--- Exercise materials ---
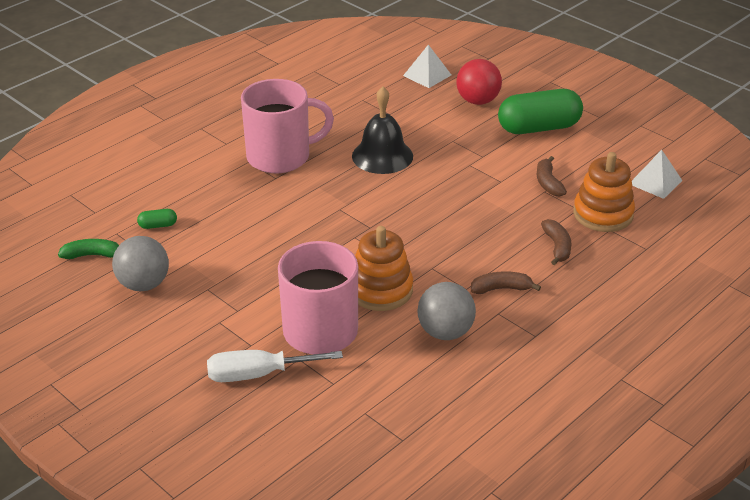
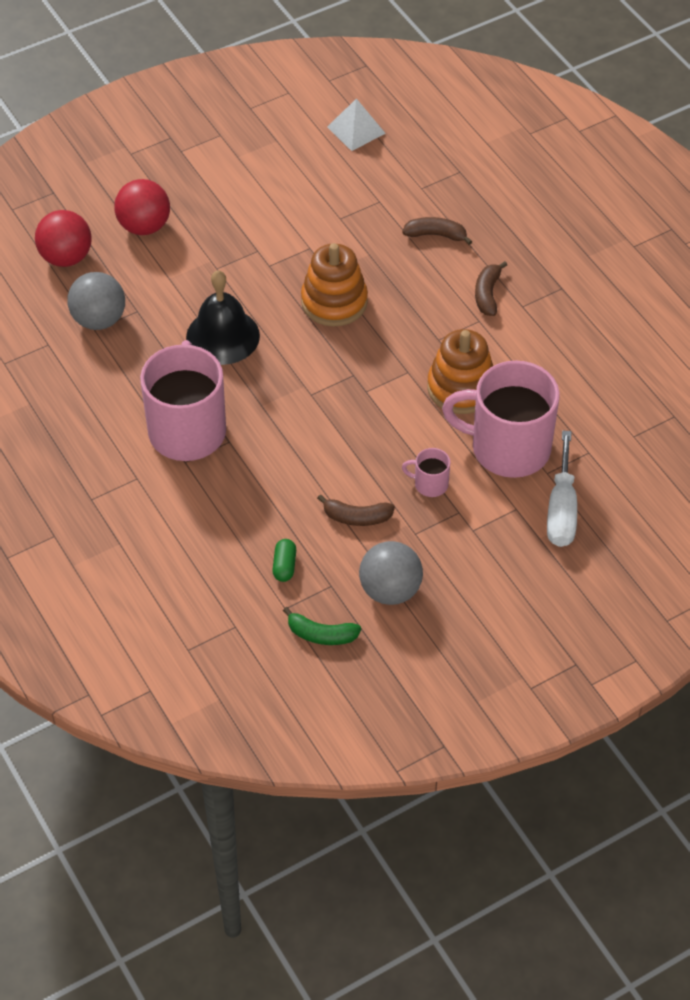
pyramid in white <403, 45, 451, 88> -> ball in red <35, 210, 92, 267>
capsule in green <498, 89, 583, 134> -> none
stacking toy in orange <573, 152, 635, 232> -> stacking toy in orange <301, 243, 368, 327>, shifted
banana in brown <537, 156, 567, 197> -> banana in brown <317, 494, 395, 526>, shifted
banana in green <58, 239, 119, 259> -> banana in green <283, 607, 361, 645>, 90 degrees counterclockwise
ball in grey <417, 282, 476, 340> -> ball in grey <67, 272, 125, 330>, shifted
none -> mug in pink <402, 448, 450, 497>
---
From the records above, pull out every line containing the word "shifted".

■ Answer to the problem:
stacking toy in orange <573, 152, 635, 232> -> stacking toy in orange <301, 243, 368, 327>, shifted
banana in brown <537, 156, 567, 197> -> banana in brown <317, 494, 395, 526>, shifted
ball in grey <417, 282, 476, 340> -> ball in grey <67, 272, 125, 330>, shifted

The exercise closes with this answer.